▶ **Provided information**:
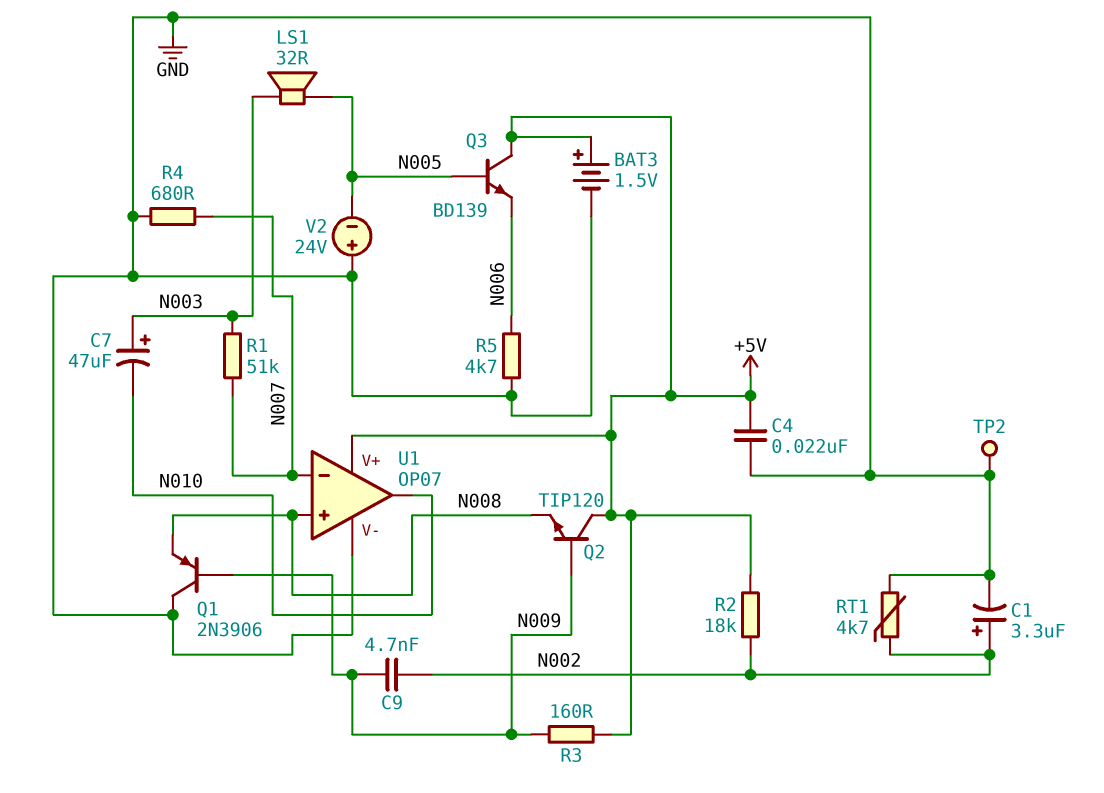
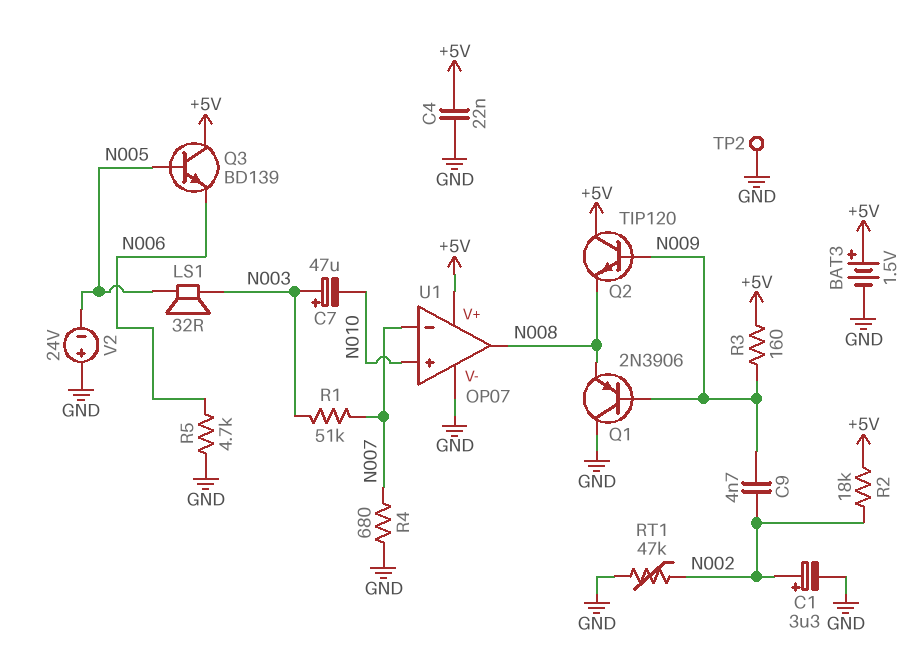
RT1: 4.7k (GND, N002) -> 47k (GND, N002)
U1 pin in+: N008 -> N010
U1 pin out: N010 -> N008

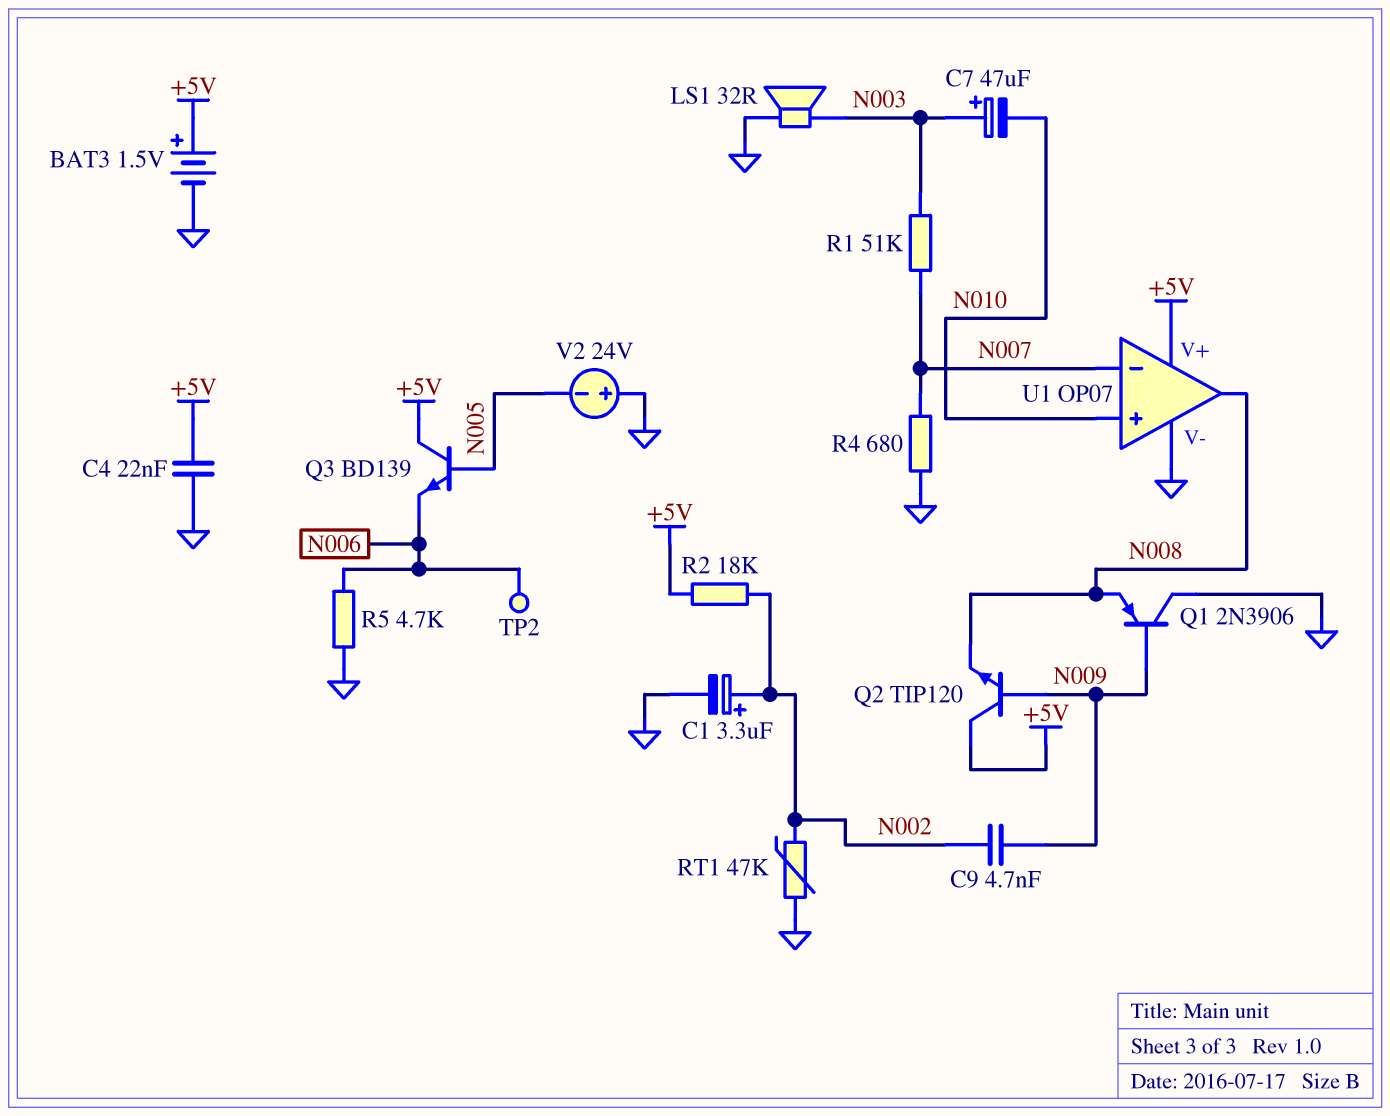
LS1: speaker 32R (N003, N005) -> speaker 32R (GND, N003)
R3: 160 (+5V, N009) -> none
TP2: test point (GND) -> test point (N006)

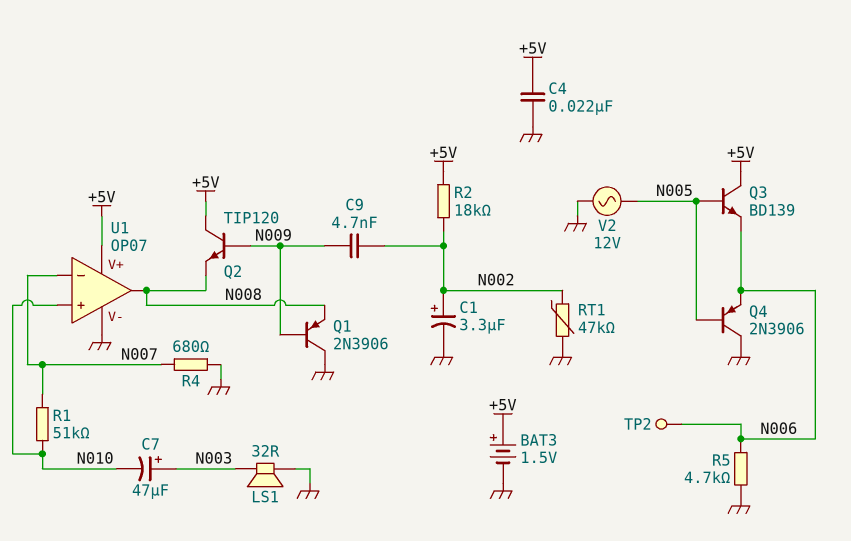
Q4: none -> PNP 2N3906 (B N005, C GND, E N006)
R1: 51k (N003, N007) -> 51k (N007, N010)
V2: 24V (plus GND, minus N005) -> AC 12V (GND, N005)

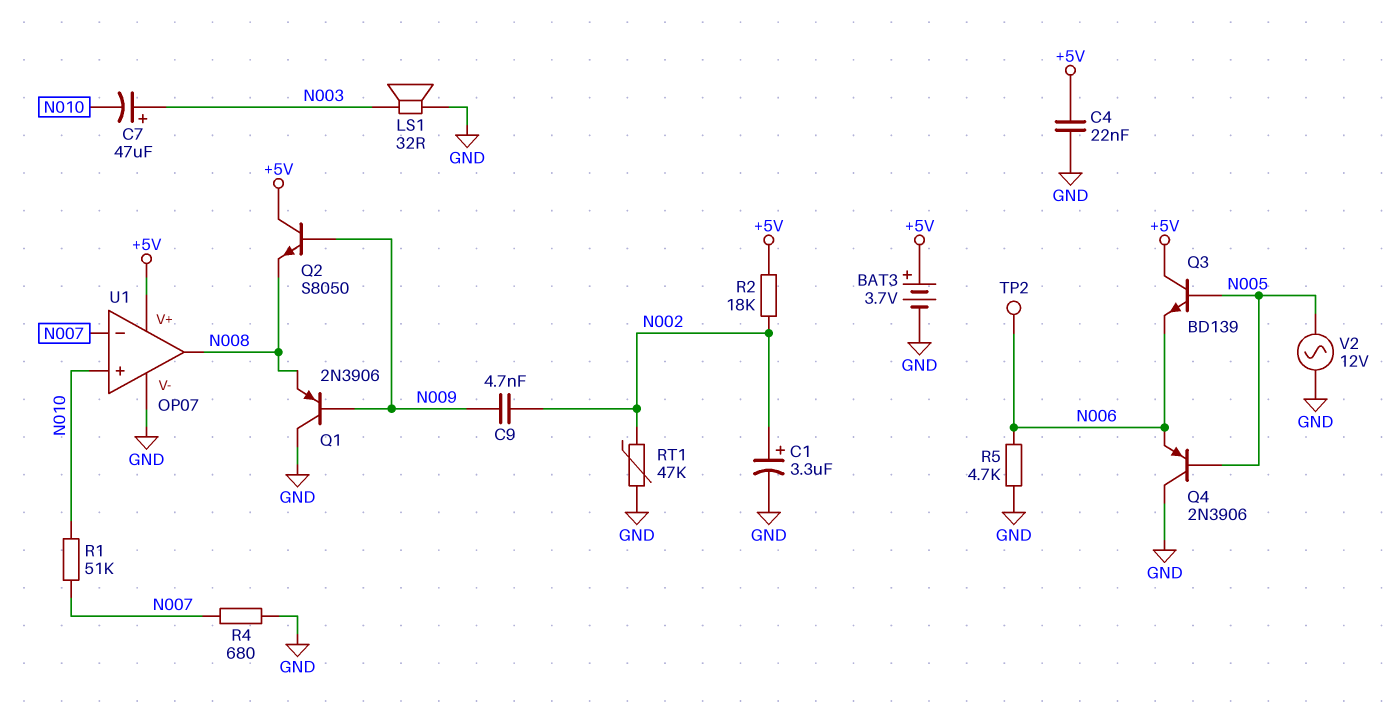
BAT3: 1.5V (plus +5V, minus GND) -> 3.7V (plus +5V, minus GND)
Q2: NPN TIP120 (B N009, C +5V, E N008) -> NPN S8050 (B N009, C +5V, E N008)

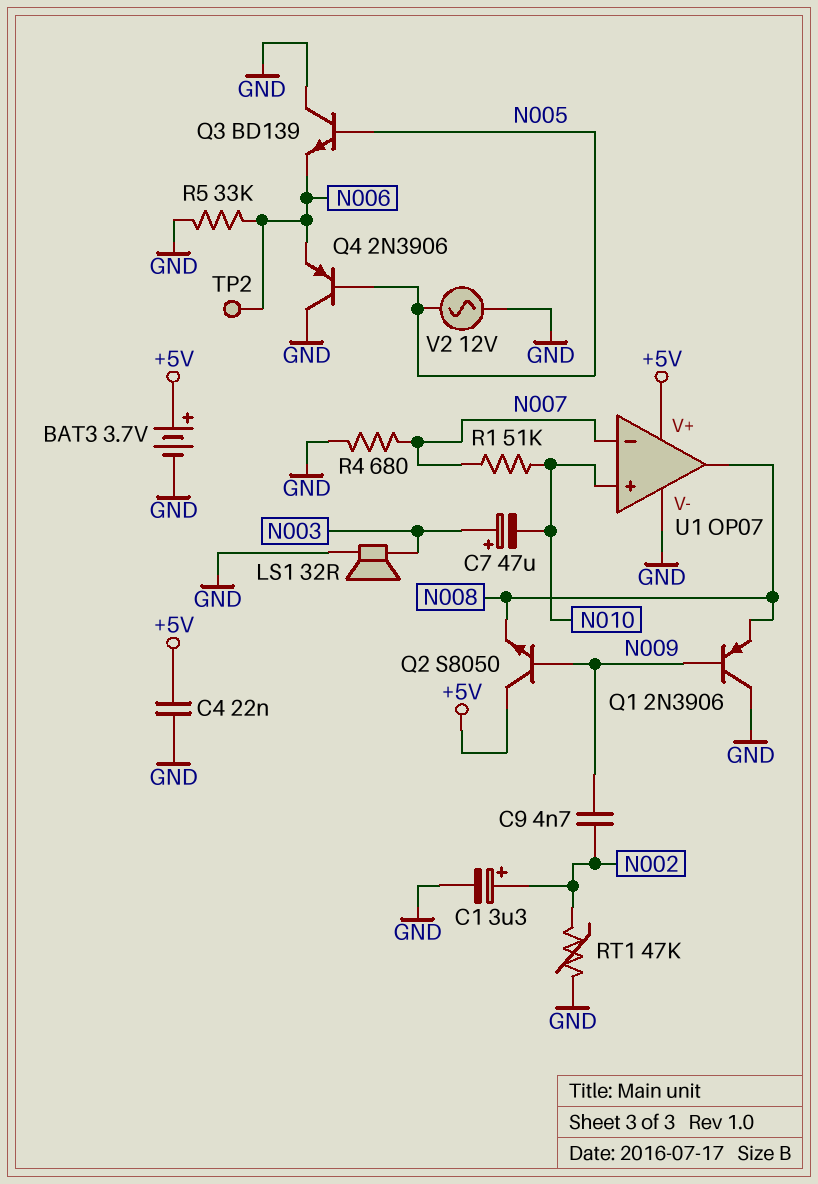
Q3: NPN BD139 (B N005, C +5V, E N006) -> NPN BD139 (B N005, C GND, E N006)
R2: 18k (+5V, N002) -> none
R5: 4.7k (GND, N006) -> 33k (GND, N006)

▶ **Aim of the task**:
From the material above, write out exactly the lines from the line with "R1: 51k (N003, N007) -> 51k (N007, N010)" through the closing line, inclusive, and no pictures.

▶ **Solution to the exercise**:
R1: 51k (N003, N007) -> 51k (N007, N010)
V2: 24V (plus GND, minus N005) -> AC 12V (GND, N005)

BAT3: 1.5V (plus +5V, minus GND) -> 3.7V (plus +5V, minus GND)
Q2: NPN TIP120 (B N009, C +5V, E N008) -> NPN S8050 (B N009, C +5V, E N008)

Q3: NPN BD139 (B N005, C +5V, E N006) -> NPN BD139 (B N005, C GND, E N006)
R2: 18k (+5V, N002) -> none
R5: 4.7k (GND, N006) -> 33k (GND, N006)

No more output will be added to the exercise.